_Records for the exercise_

───

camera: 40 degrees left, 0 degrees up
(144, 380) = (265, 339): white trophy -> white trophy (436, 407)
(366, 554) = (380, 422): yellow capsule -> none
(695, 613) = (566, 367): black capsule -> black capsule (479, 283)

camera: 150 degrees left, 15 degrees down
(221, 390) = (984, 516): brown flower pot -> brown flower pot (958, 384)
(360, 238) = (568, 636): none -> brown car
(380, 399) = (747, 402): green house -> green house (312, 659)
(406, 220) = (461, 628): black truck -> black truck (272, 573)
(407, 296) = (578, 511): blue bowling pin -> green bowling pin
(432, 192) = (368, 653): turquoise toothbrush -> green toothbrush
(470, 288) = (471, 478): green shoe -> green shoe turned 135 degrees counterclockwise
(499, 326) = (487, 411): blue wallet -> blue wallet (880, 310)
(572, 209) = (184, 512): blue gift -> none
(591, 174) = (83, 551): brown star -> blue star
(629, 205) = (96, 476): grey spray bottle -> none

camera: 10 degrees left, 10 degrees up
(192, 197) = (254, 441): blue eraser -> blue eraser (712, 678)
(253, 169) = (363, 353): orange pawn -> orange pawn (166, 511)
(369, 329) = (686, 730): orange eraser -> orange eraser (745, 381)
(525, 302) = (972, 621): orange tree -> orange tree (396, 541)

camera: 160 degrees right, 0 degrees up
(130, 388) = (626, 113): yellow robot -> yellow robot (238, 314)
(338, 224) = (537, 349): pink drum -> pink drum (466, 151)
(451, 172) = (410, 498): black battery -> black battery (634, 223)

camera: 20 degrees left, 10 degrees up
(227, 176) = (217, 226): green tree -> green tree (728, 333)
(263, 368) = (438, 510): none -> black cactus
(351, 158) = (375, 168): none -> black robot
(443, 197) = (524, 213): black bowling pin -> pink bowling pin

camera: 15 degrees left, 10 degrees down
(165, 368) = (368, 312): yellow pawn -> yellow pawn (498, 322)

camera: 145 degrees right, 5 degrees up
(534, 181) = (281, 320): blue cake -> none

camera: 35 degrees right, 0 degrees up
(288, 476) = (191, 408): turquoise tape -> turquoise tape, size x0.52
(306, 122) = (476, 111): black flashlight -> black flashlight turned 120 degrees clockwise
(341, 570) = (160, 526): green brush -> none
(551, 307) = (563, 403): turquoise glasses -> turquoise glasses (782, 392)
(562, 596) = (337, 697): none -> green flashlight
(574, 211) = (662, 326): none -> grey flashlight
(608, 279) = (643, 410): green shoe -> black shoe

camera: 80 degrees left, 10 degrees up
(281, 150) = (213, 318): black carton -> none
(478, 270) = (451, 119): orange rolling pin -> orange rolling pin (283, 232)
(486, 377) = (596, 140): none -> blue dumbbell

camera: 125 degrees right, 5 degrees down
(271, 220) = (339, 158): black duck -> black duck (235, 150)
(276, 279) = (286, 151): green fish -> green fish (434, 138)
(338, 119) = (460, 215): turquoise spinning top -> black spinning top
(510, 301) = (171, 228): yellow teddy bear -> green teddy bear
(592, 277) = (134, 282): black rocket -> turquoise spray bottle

───

_What the task requires_
Take the material above and return all of it exactly.

_Task result_
camera: 40 degrees left, 0 degrees up
(144, 380) = (265, 339): white trophy -> white trophy (436, 407)
(366, 554) = (380, 422): yellow capsule -> none
(695, 613) = (566, 367): black capsule -> black capsule (479, 283)

camera: 150 degrees left, 15 degrees down
(221, 390) = (984, 516): brown flower pot -> brown flower pot (958, 384)
(360, 238) = (568, 636): none -> brown car
(380, 399) = (747, 402): green house -> green house (312, 659)
(406, 220) = (461, 628): black truck -> black truck (272, 573)
(407, 296) = (578, 511): blue bowling pin -> green bowling pin
(432, 192) = (368, 653): turquoise toothbrush -> green toothbrush
(470, 288) = (471, 478): green shoe -> green shoe turned 135 degrees counterclockwise
(499, 326) = (487, 411): blue wallet -> blue wallet (880, 310)
(572, 209) = (184, 512): blue gift -> none
(591, 174) = (83, 551): brown star -> blue star
(629, 205) = (96, 476): grey spray bottle -> none

camera: 10 degrees left, 10 degrees up
(192, 197) = (254, 441): blue eraser -> blue eraser (712, 678)
(253, 169) = (363, 353): orange pawn -> orange pawn (166, 511)
(369, 329) = (686, 730): orange eraser -> orange eraser (745, 381)
(525, 302) = (972, 621): orange tree -> orange tree (396, 541)

camera: 160 degrees right, 0 degrees up
(130, 388) = (626, 113): yellow robot -> yellow robot (238, 314)
(338, 224) = (537, 349): pink drum -> pink drum (466, 151)
(451, 172) = (410, 498): black battery -> black battery (634, 223)

camera: 20 degrees left, 10 degrees up
(227, 176) = (217, 226): green tree -> green tree (728, 333)
(263, 368) = (438, 510): none -> black cactus
(351, 158) = (375, 168): none -> black robot
(443, 197) = (524, 213): black bowling pin -> pink bowling pin

camera: 15 degrees left, 10 degrees down
(165, 368) = (368, 312): yellow pawn -> yellow pawn (498, 322)

camera: 145 degrees right, 5 degrees up
(534, 181) = (281, 320): blue cake -> none

camera: 35 degrees right, 0 degrees up
(288, 476) = (191, 408): turquoise tape -> turquoise tape, size x0.52
(306, 122) = (476, 111): black flashlight -> black flashlight turned 120 degrees clockwise
(341, 570) = (160, 526): green brush -> none
(551, 307) = (563, 403): turquoise glasses -> turquoise glasses (782, 392)
(562, 596) = (337, 697): none -> green flashlight
(574, 211) = (662, 326): none -> grey flashlight
(608, 279) = (643, 410): green shoe -> black shoe

camera: 80 degrees left, 10 degrees up
(281, 150) = (213, 318): black carton -> none
(478, 270) = (451, 119): orange rolling pin -> orange rolling pin (283, 232)
(486, 377) = (596, 140): none -> blue dumbbell

camera: 125 degrees right, 5 degrees down
(271, 220) = (339, 158): black duck -> black duck (235, 150)
(276, 279) = (286, 151): green fish -> green fish (434, 138)
(338, 119) = (460, 215): turquoise spinning top -> black spinning top
(510, 301) = (171, 228): yellow teddy bear -> green teddy bear
(592, 277) = (134, 282): black rocket -> turquoise spray bottle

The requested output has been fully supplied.